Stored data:
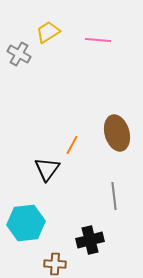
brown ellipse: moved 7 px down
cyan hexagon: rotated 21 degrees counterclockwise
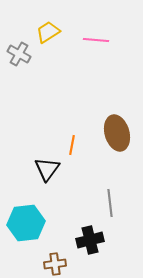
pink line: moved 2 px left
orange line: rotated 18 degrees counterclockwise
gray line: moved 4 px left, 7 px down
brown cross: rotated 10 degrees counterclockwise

Given instruction = Set down every line of the entries above word for word, leaving out the pictures.

Response to the exercise =
brown ellipse: moved 7 px down
cyan hexagon: rotated 21 degrees counterclockwise
pink line: moved 2 px left
orange line: rotated 18 degrees counterclockwise
gray line: moved 4 px left, 7 px down
brown cross: rotated 10 degrees counterclockwise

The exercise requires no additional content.